• About this exercise:
Please retype the entries exactly as they stand, leaving out any pictures.

[Content revision data]
Start of Block
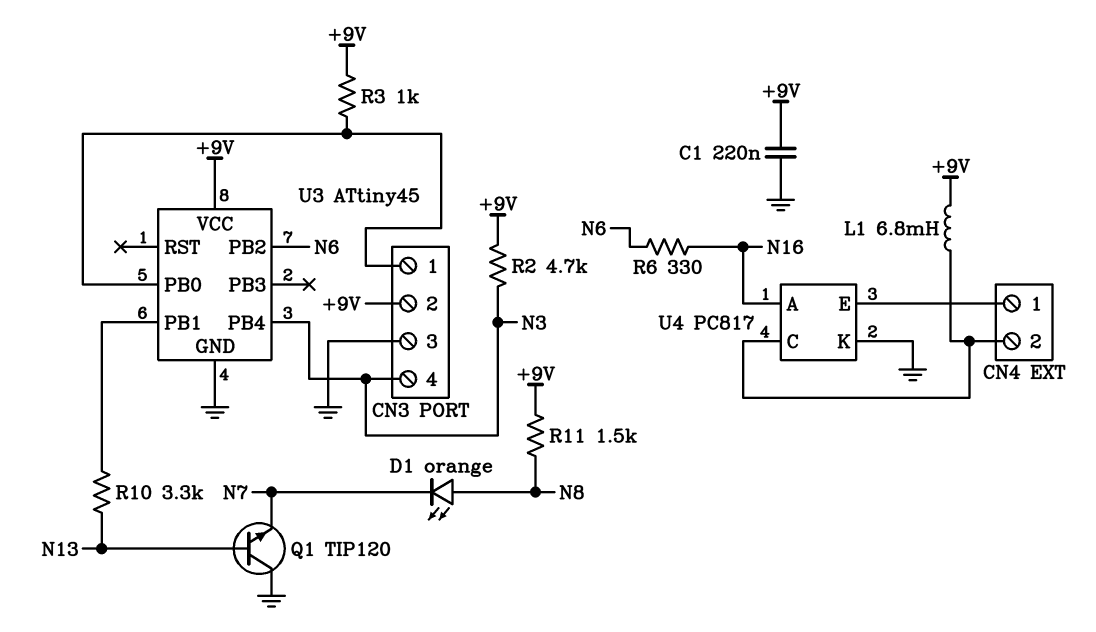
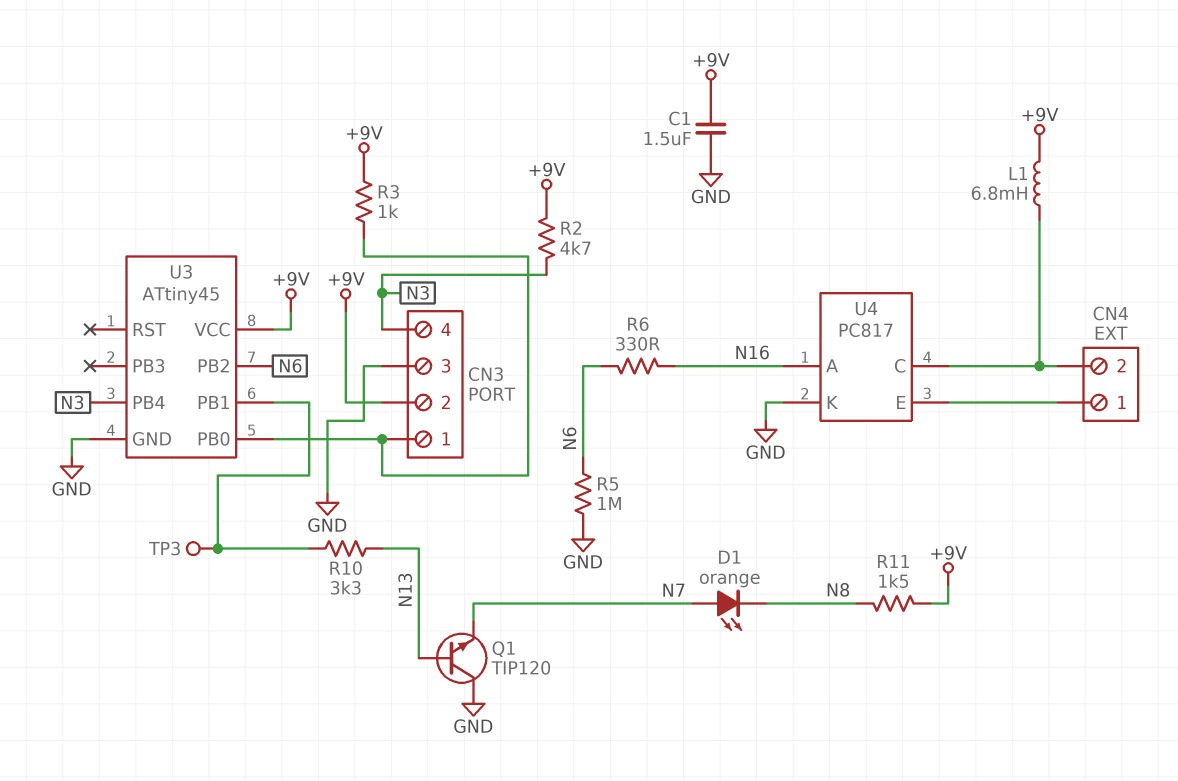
C1: 220nF (+9V, GND) -> 1.5uF (+9V, GND)
D1: LED orange (A N8, K N7) -> LED orange (A N7, K N8)
R5: none -> 1M (GND, N6)
TP3: none -> test point (U3/PB1)

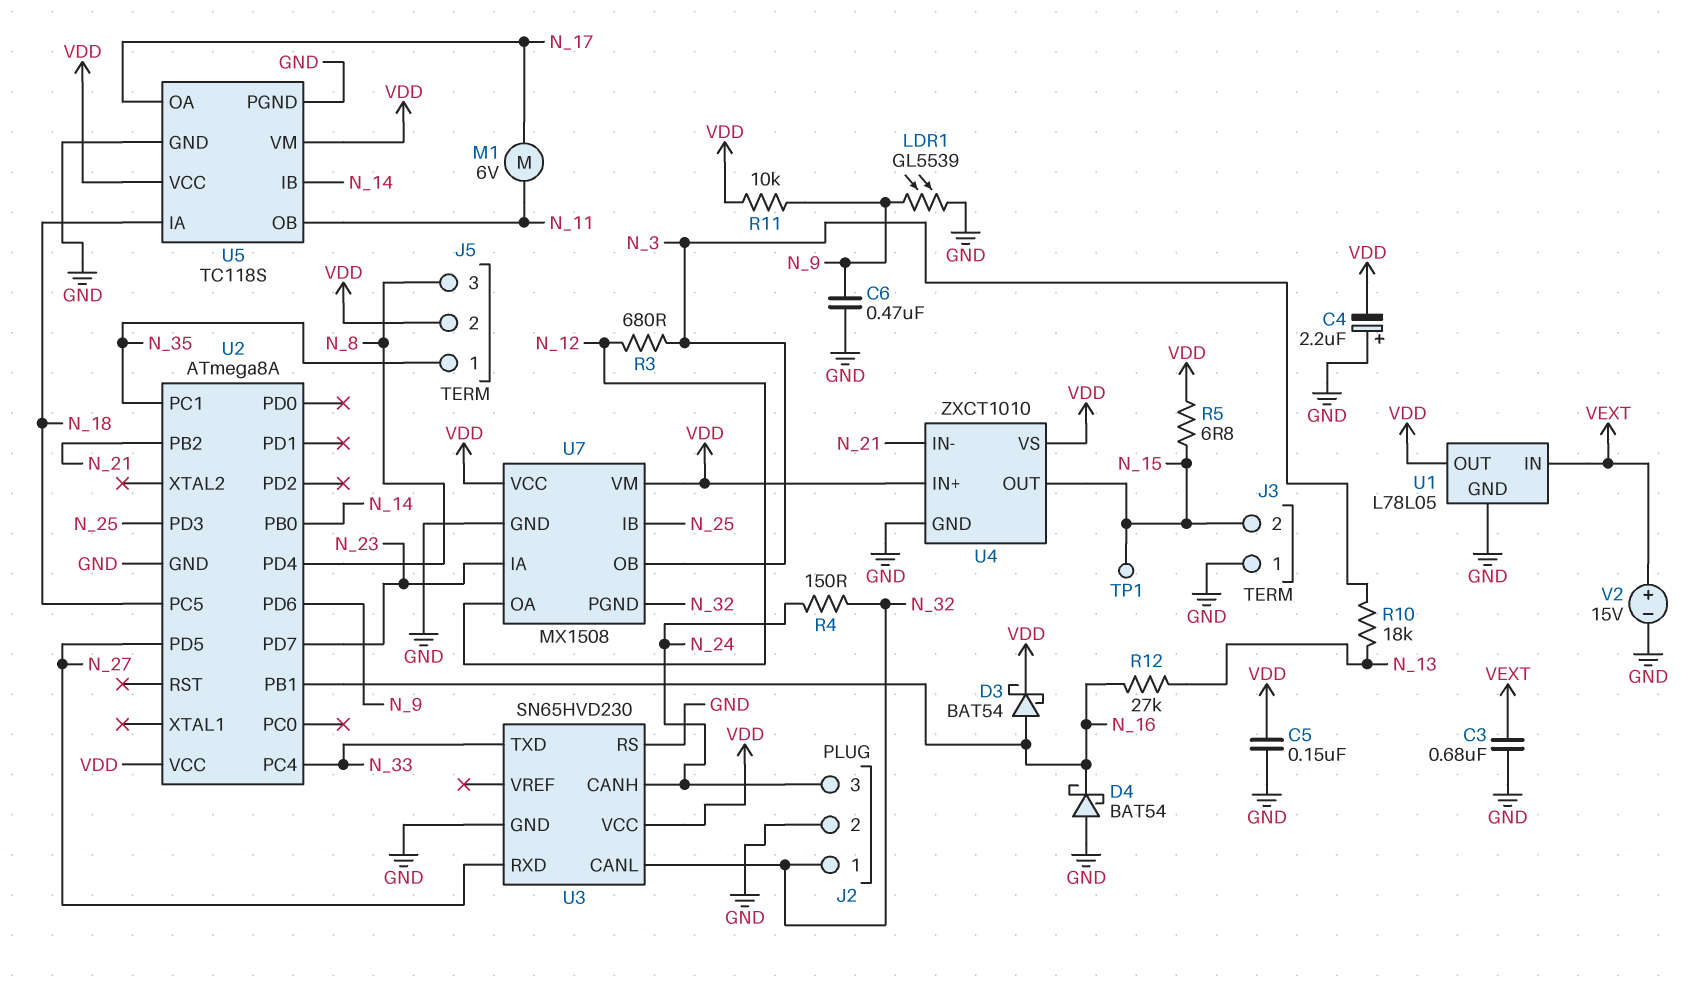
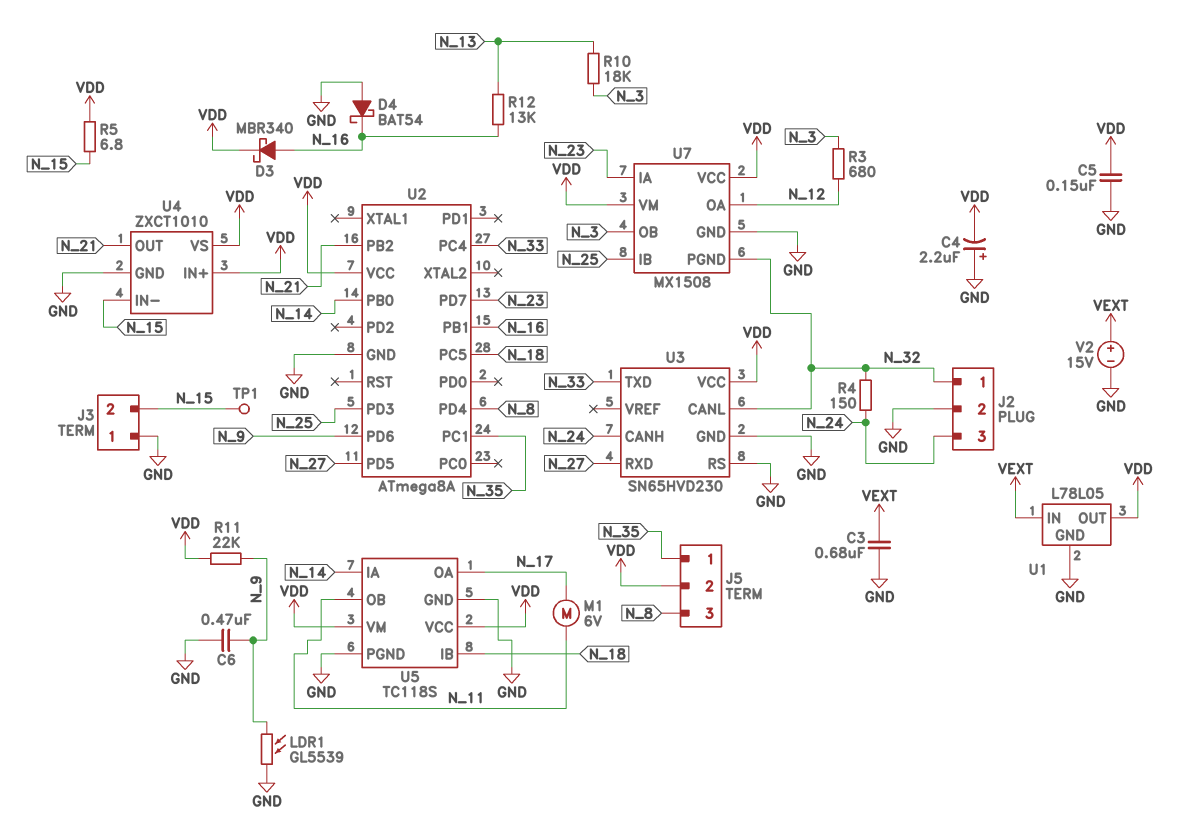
D3: schottky BAT54 (A N_16, K VDD) -> schottky MBR340 (A N_16, K VDD)
R11: 10k (N_9, VDD) -> 22k (N_9, VDD)
R12: 27k (N_13, N_16) -> 13k (N_13, N_16)
U4 pin IN-: N_21 -> N_15
U4 pin OUT: N_15 -> N_21
U5 pin IA: N_18 -> N_14
U5 pin IB: N_14 -> N_18

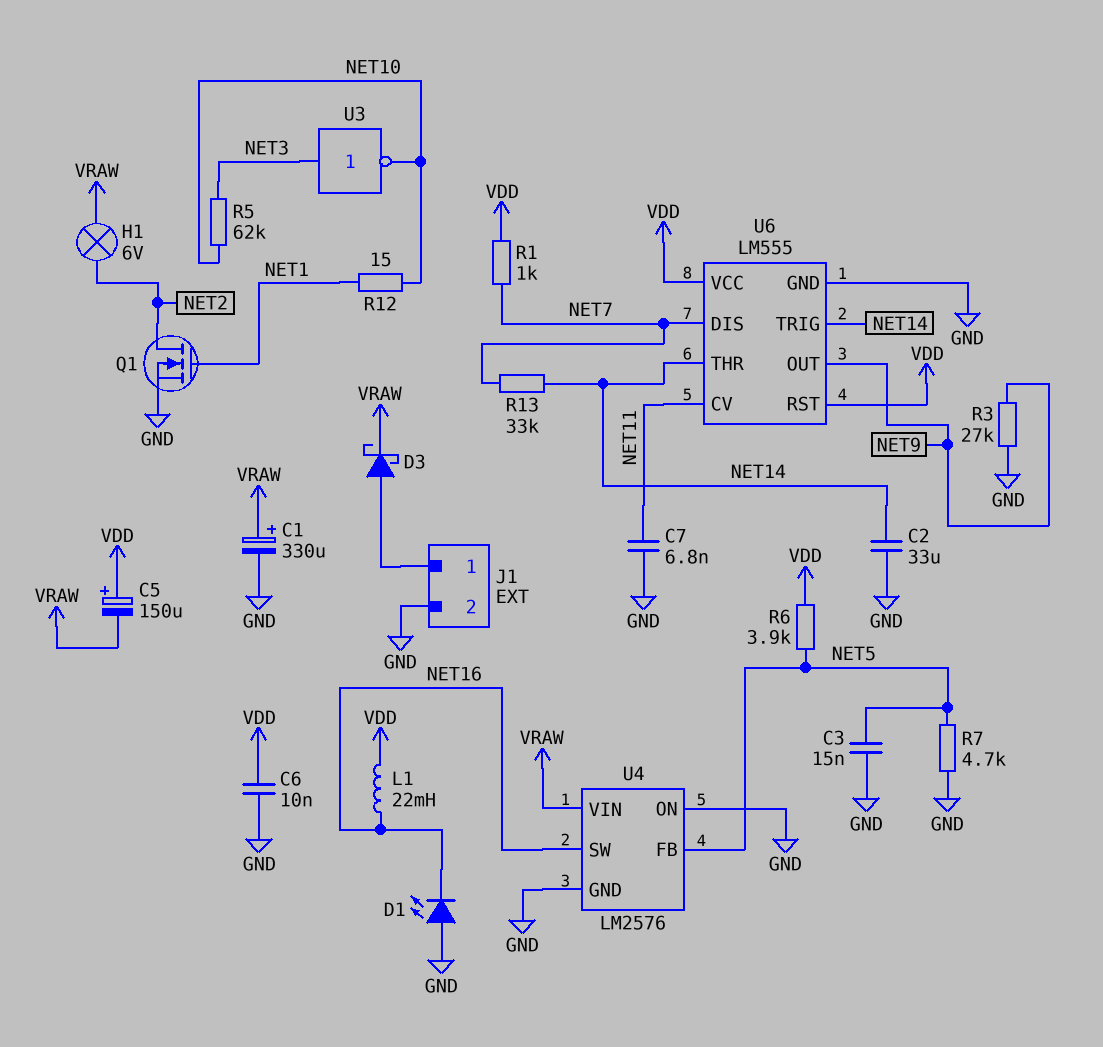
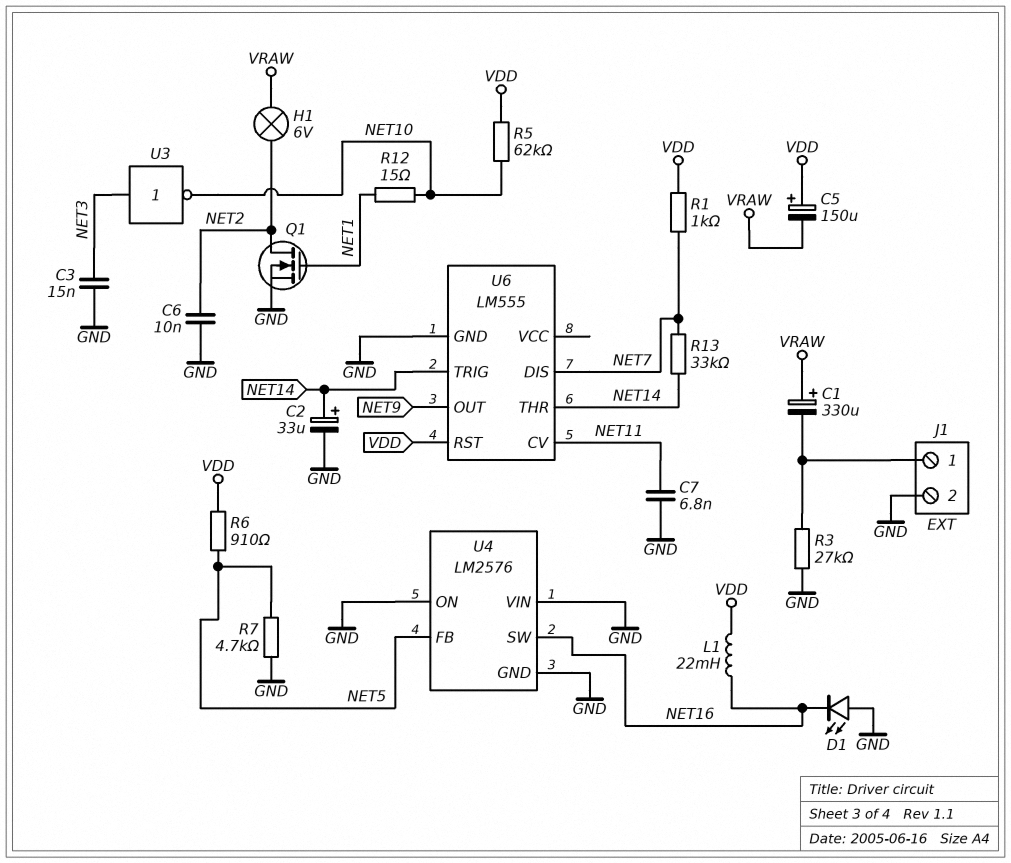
C1: 330uF (plus VRAW, minus GND) -> 330uF (plus VRAW, minus J1/1)
C2: 33uF (GND, NET14) -> 33uF (plus NET14, minus GND)
C3: 15nF (GND, NET5) -> 15nF (GND, NET3)
C6: 10nF (GND, VDD) -> 10nF (GND, NET2)
D3: schottky (A J1/1, K VRAW) -> none
R3: 27k (GND, NET9) -> 27k (GND, J1/1)
R5: 62k (NET3, NET10) -> 62k (NET10, VDD)
R6: 3.9k (NET5, VDD) -> 910 (NET5, VDD)
U4 pin VIN: VRAW -> GND
U6 pin VCC: VDD -> none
End of Block
• Answer below:
C1: 220nF (+9V, GND) -> 1.5uF (+9V, GND)
D1: LED orange (A N8, K N7) -> LED orange (A N7, K N8)
R5: none -> 1M (GND, N6)
TP3: none -> test point (U3/PB1)

D3: schottky BAT54 (A N_16, K VDD) -> schottky MBR340 (A N_16, K VDD)
R11: 10k (N_9, VDD) -> 22k (N_9, VDD)
R12: 27k (N_13, N_16) -> 13k (N_13, N_16)
U4 pin IN-: N_21 -> N_15
U4 pin OUT: N_15 -> N_21
U5 pin IA: N_18 -> N_14
U5 pin IB: N_14 -> N_18

C1: 330uF (plus VRAW, minus GND) -> 330uF (plus VRAW, minus J1/1)
C2: 33uF (GND, NET14) -> 33uF (plus NET14, minus GND)
C3: 15nF (GND, NET5) -> 15nF (GND, NET3)
C6: 10nF (GND, VDD) -> 10nF (GND, NET2)
D3: schottky (A J1/1, K VRAW) -> none
R3: 27k (GND, NET9) -> 27k (GND, J1/1)
R5: 62k (NET3, NET10) -> 62k (NET10, VDD)
R6: 3.9k (NET5, VDD) -> 910 (NET5, VDD)
U4 pin VIN: VRAW -> GND
U6 pin VCC: VDD -> none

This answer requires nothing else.